BEGIN Study material
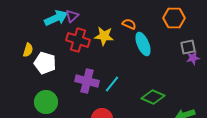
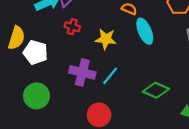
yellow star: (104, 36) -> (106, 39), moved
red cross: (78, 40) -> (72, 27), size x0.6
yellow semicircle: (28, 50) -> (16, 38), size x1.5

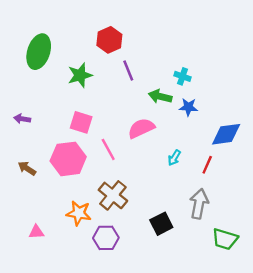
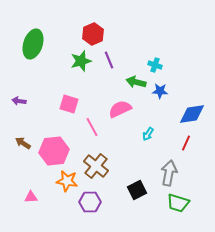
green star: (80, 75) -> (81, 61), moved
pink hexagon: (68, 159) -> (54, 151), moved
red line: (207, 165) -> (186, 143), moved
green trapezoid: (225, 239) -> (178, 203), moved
END Study material
From the entries above, list each line with "moved" in it.

yellow star: (104, 36) -> (106, 39), moved
green star: (80, 75) -> (81, 61), moved
pink hexagon: (68, 159) -> (54, 151), moved
red line: (207, 165) -> (186, 143), moved
green trapezoid: (225, 239) -> (178, 203), moved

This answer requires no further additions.